The data must be given again exactly as written, with all images omitted.

Before-and-after object listings:
* * * * * * *

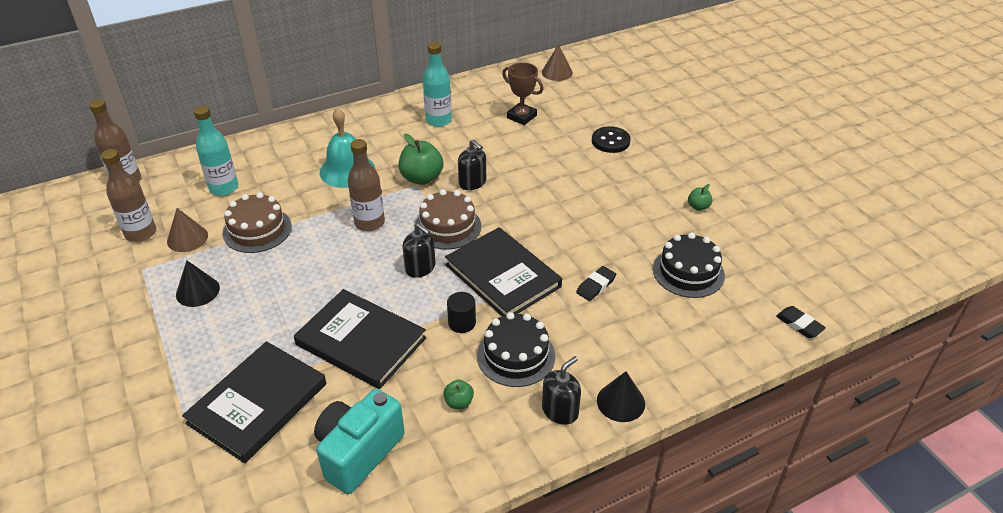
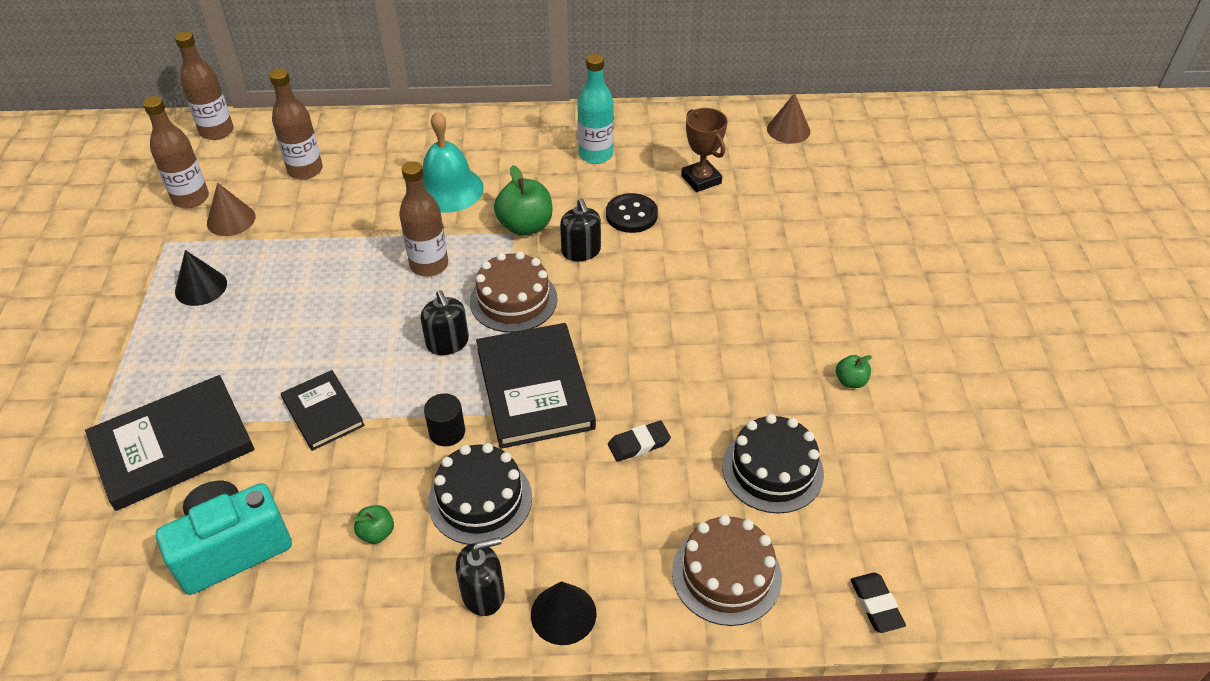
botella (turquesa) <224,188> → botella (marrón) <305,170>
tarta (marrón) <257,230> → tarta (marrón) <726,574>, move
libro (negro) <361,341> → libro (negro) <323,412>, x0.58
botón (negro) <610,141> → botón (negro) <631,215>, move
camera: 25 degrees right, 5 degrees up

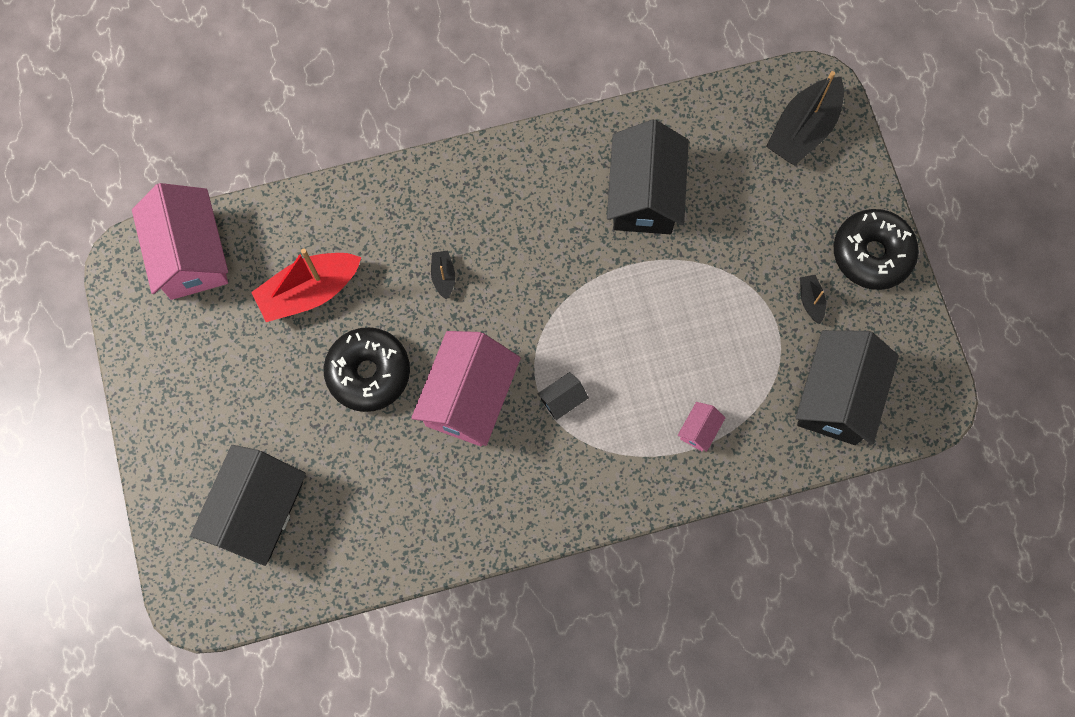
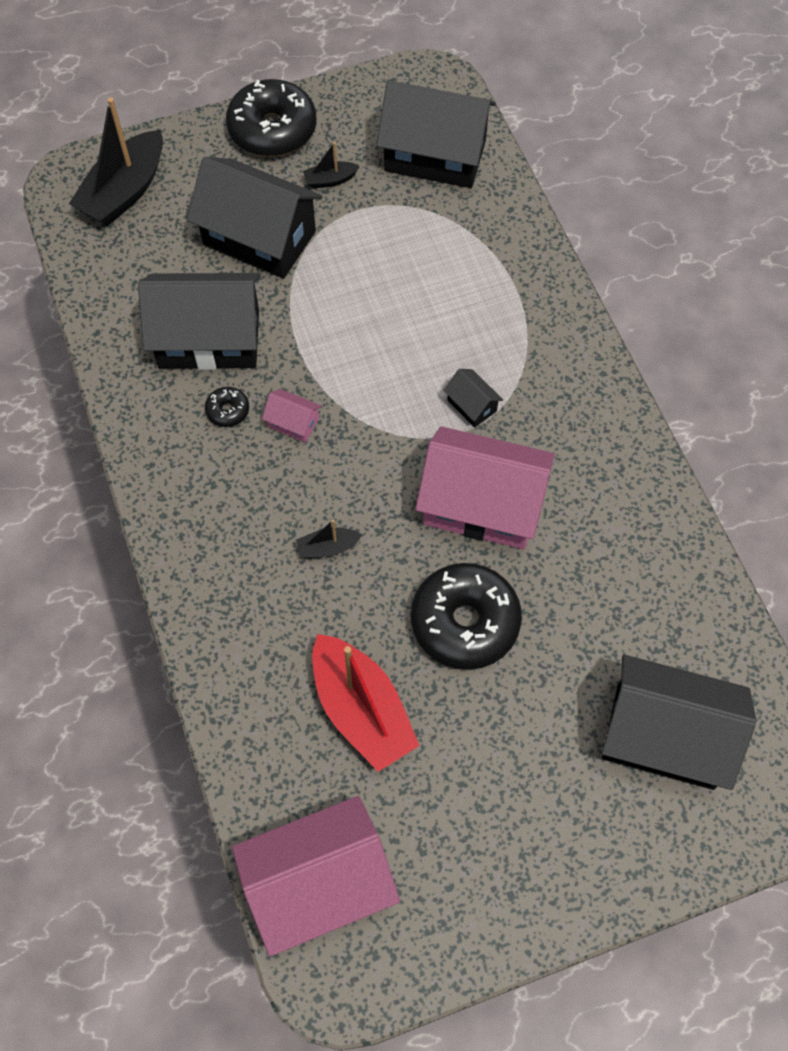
casa (rosa) <699,430> → casa (rosa) <293,423>, move
barco (negro) <803,129> → barco (negro) <124,192>, 90 degrees clockwise
- → casa (negro) <259,238>
- → rosquilla (negro) <227,411>
camera: 95 degrees left, 10 degrees down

* * * * * * *

### [ANSWER FOR THE TASK]
botella (turquesa) <224,188> → botella (marrón) <305,170>
tarta (marrón) <257,230> → tarta (marrón) <726,574>, move
libro (negro) <361,341> → libro (negro) <323,412>, x0.58
botón (negro) <610,141> → botón (negro) <631,215>, move
camera: 25 degrees right, 5 degrees up

casa (rosa) <699,430> → casa (rosa) <293,423>, move
barco (negro) <803,129> → barco (negro) <124,192>, 90 degrees clockwise
- → casa (negro) <259,238>
- → rosquilla (negro) <227,411>
camera: 95 degrees left, 10 degrees down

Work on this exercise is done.